** Information supplied follows **

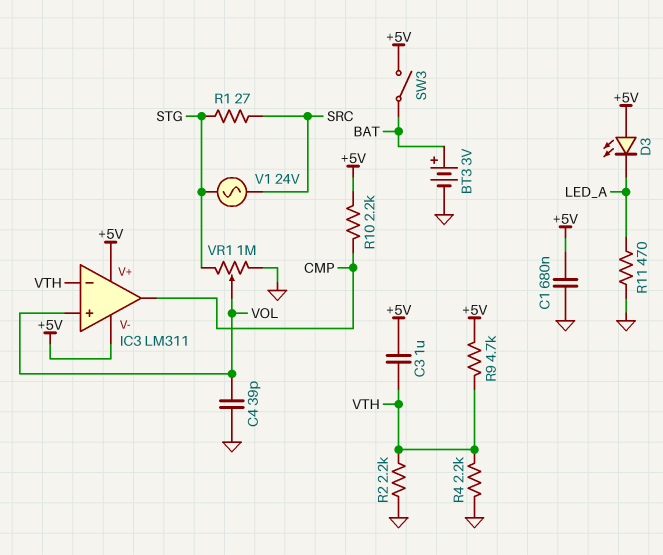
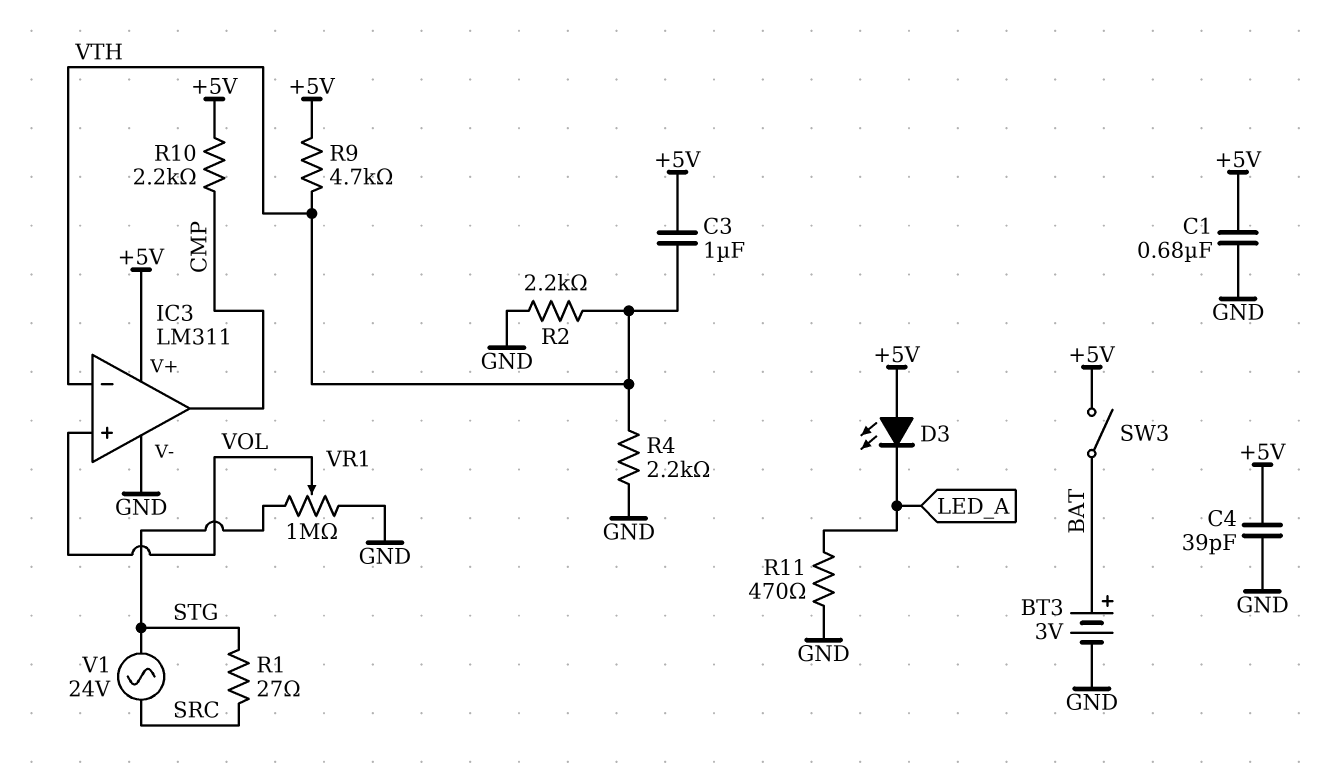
C4: 39pF (GND, VOL) -> 39pF (+5V, GND)
IC3 pin V-: +5V -> GND

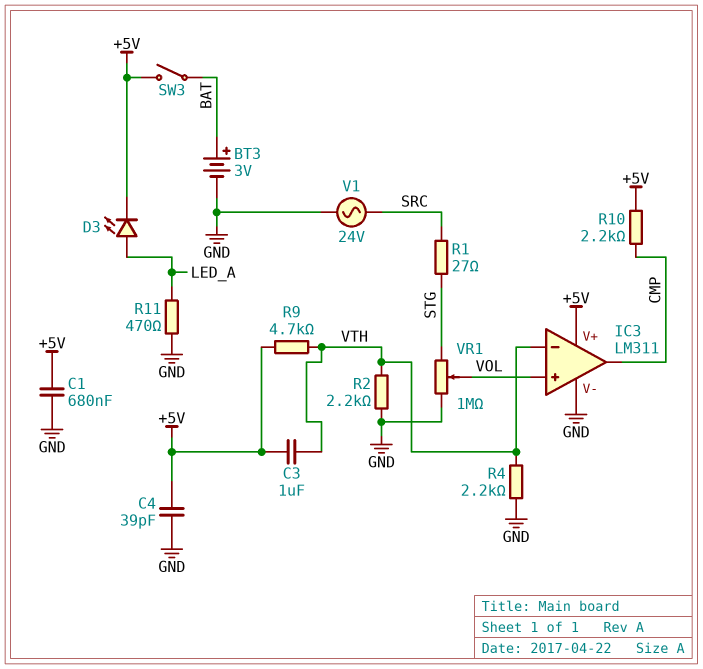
D3: LED (A +5V, K LED_A) -> LED (A LED_A, K +5V)
V1: AC 24V (SRC, STG) -> AC 24V (GND, SRC)

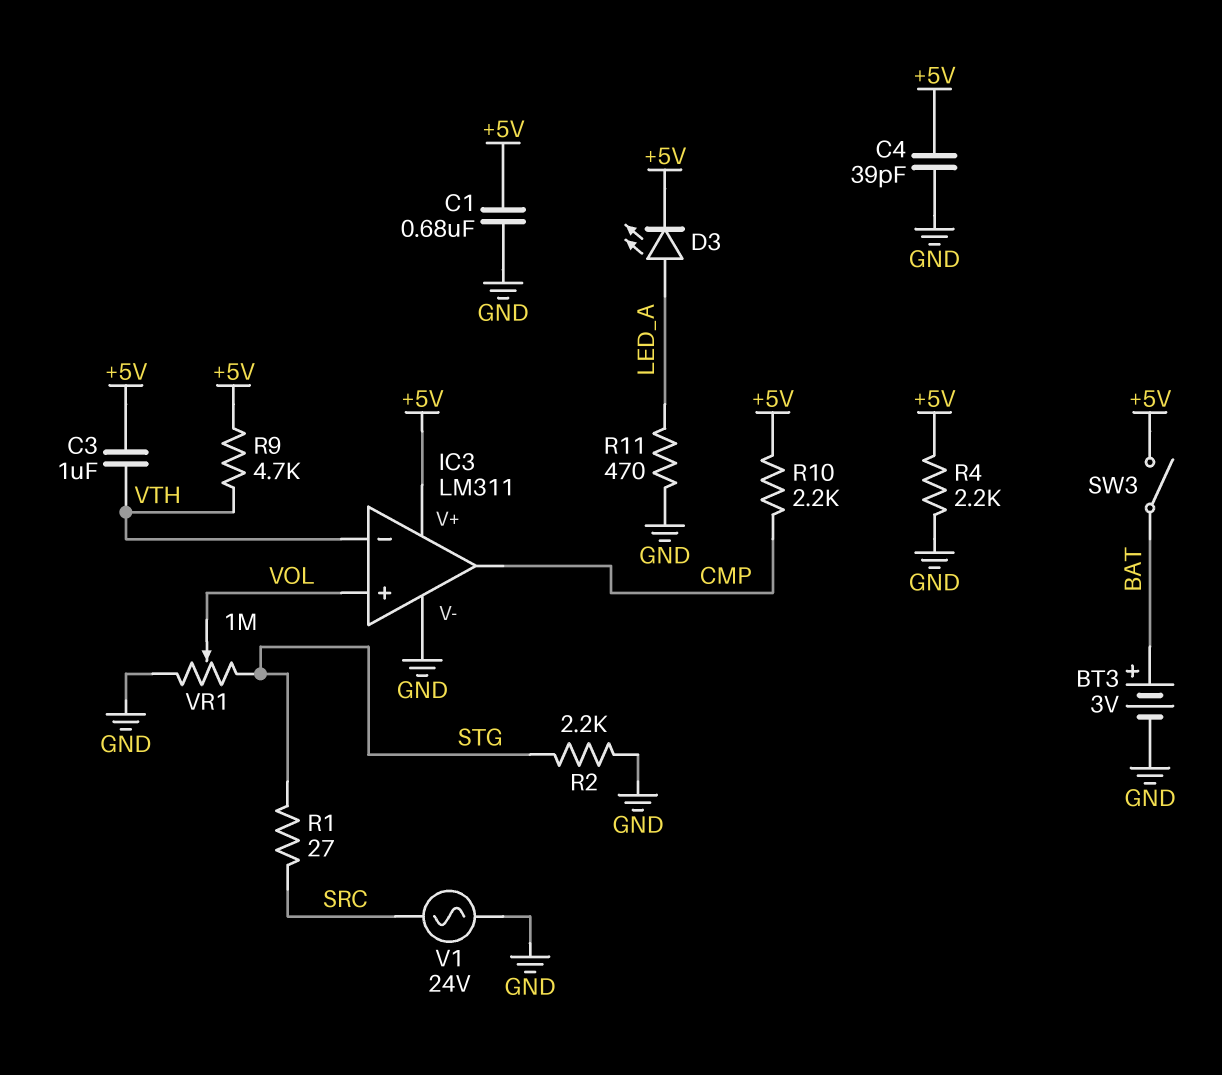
R2: 2.2k (GND, VTH) -> 2.2k (GND, STG)
R4: 2.2k (GND, VTH) -> 2.2k (+5V, GND)

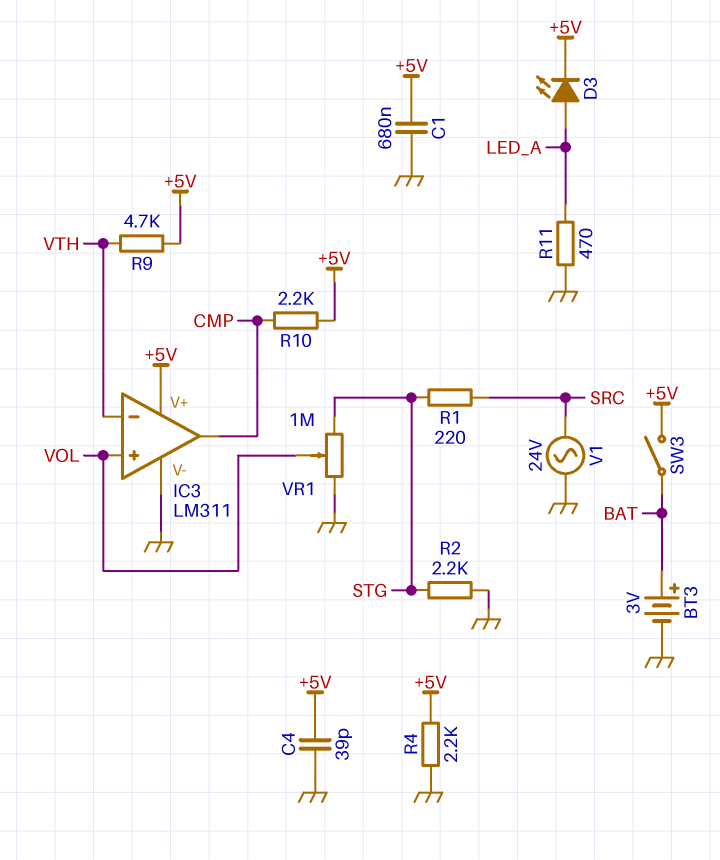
C3: 1uF (+5V, VTH) -> none
R1: 27 (SRC, STG) -> 220 (SRC, STG)

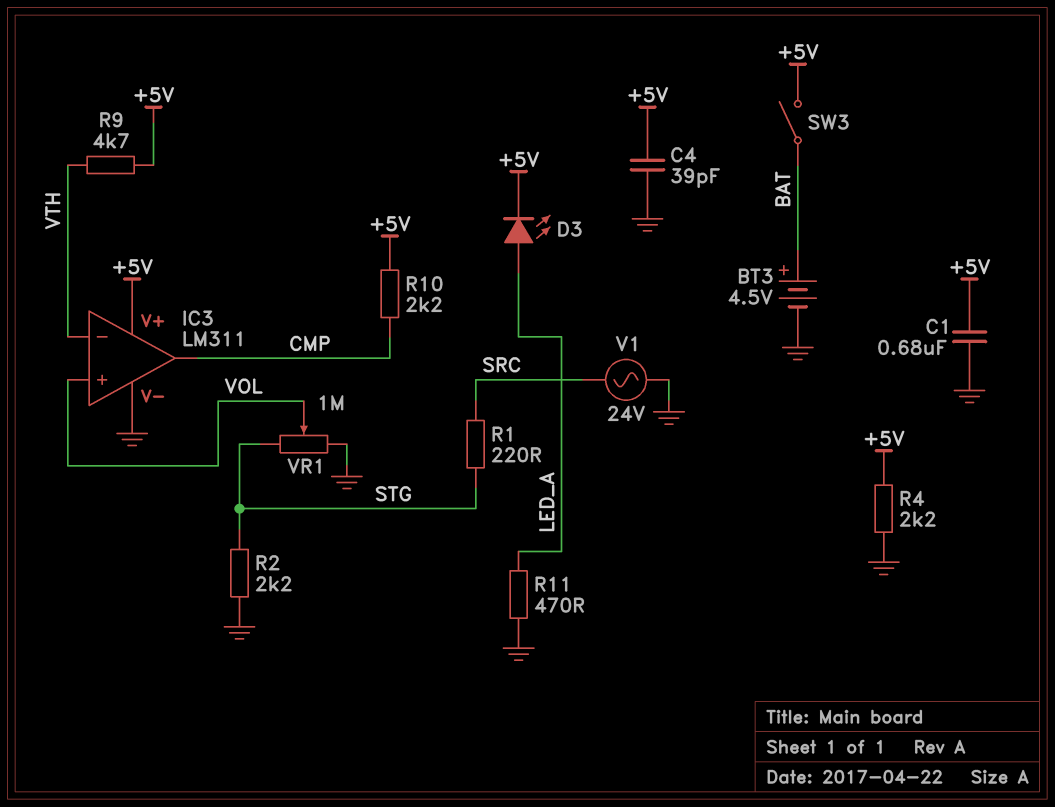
BT3: 3V (plus BAT, minus GND) -> 4.5V (plus BAT, minus GND)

** End of Information supplied **

- Work required
Please set down only the lines from the one containing "IC3 pin V-: +5V -> GND" through the end of the entries, exactly as they stand, both ends included and with no pictures.

- Solution
IC3 pin V-: +5V -> GND

D3: LED (A +5V, K LED_A) -> LED (A LED_A, K +5V)
V1: AC 24V (SRC, STG) -> AC 24V (GND, SRC)

R2: 2.2k (GND, VTH) -> 2.2k (GND, STG)
R4: 2.2k (GND, VTH) -> 2.2k (+5V, GND)

C3: 1uF (+5V, VTH) -> none
R1: 27 (SRC, STG) -> 220 (SRC, STG)

BT3: 3V (plus BAT, minus GND) -> 4.5V (plus BAT, minus GND)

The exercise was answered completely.